== Task inputs ==
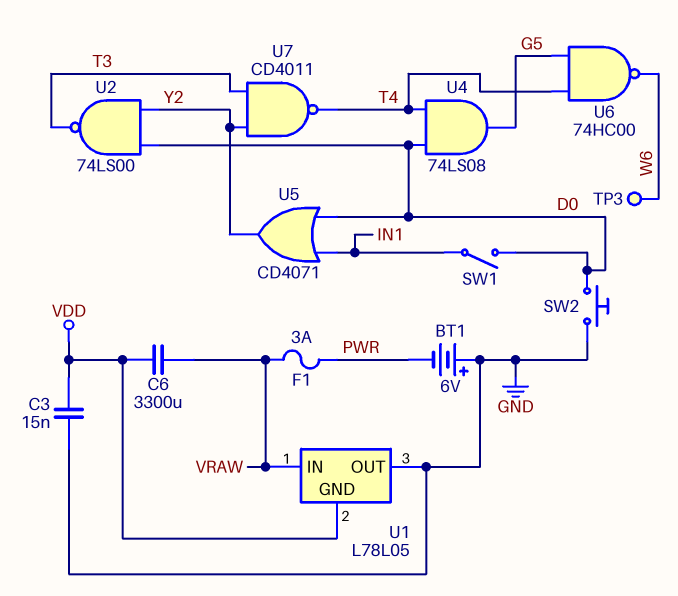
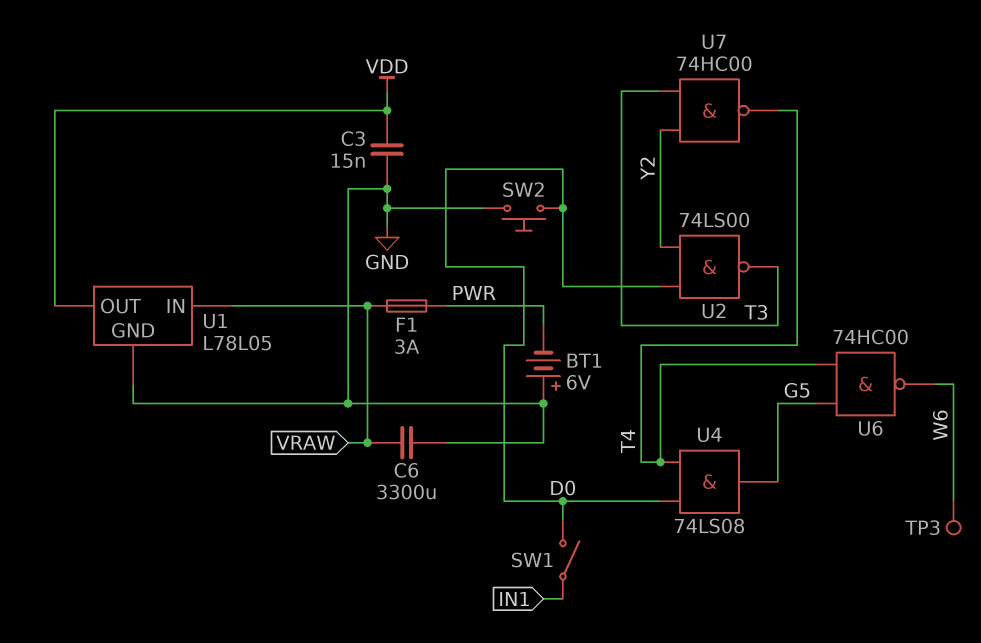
C6: 3300uF (VDD, VRAW) -> 3300uF (GND, VRAW)
U1 pin GND: VDD -> GND
U1 pin OUT: GND -> VDD
U5: OR CD4071 (in D0, in IN1, out Y2) -> none
U7: NAND CD4011 (in T3, in Y2, out T4) -> NAND 74HC00 (in T3, in Y2, out T4)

== Action item ==
Restate the data above word for word. Skip every picture.

== Reply ==
C6: 3300uF (VDD, VRAW) -> 3300uF (GND, VRAW)
U1 pin GND: VDD -> GND
U1 pin OUT: GND -> VDD
U5: OR CD4071 (in D0, in IN1, out Y2) -> none
U7: NAND CD4011 (in T3, in Y2, out T4) -> NAND 74HC00 (in T3, in Y2, out T4)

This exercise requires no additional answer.